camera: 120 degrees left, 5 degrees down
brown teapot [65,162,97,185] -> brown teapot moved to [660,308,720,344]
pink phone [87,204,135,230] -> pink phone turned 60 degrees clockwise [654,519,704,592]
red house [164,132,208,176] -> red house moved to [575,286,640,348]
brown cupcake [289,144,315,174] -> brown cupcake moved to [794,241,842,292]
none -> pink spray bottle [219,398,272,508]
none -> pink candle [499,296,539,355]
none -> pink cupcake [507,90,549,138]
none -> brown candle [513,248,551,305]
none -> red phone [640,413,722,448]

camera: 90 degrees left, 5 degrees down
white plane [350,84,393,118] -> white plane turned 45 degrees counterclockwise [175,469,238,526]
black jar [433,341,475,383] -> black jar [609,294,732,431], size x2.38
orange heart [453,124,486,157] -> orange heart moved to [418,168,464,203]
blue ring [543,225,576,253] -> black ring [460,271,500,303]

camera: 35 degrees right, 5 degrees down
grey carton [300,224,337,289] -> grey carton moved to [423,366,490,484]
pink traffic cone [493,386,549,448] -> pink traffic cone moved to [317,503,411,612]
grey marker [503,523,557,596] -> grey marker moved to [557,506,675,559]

§

What you have to do
The complete material above is to be retyped word for word.

Expected answer
camera: 120 degrees left, 5 degrees down
brown teapot [65,162,97,185] -> brown teapot moved to [660,308,720,344]
pink phone [87,204,135,230] -> pink phone turned 60 degrees clockwise [654,519,704,592]
red house [164,132,208,176] -> red house moved to [575,286,640,348]
brown cupcake [289,144,315,174] -> brown cupcake moved to [794,241,842,292]
none -> pink spray bottle [219,398,272,508]
none -> pink candle [499,296,539,355]
none -> pink cupcake [507,90,549,138]
none -> brown candle [513,248,551,305]
none -> red phone [640,413,722,448]

camera: 90 degrees left, 5 degrees down
white plane [350,84,393,118] -> white plane turned 45 degrees counterclockwise [175,469,238,526]
black jar [433,341,475,383] -> black jar [609,294,732,431], size x2.38
orange heart [453,124,486,157] -> orange heart moved to [418,168,464,203]
blue ring [543,225,576,253] -> black ring [460,271,500,303]

camera: 35 degrees right, 5 degrees down
grey carton [300,224,337,289] -> grey carton moved to [423,366,490,484]
pink traffic cone [493,386,549,448] -> pink traffic cone moved to [317,503,411,612]
grey marker [503,523,557,596] -> grey marker moved to [557,506,675,559]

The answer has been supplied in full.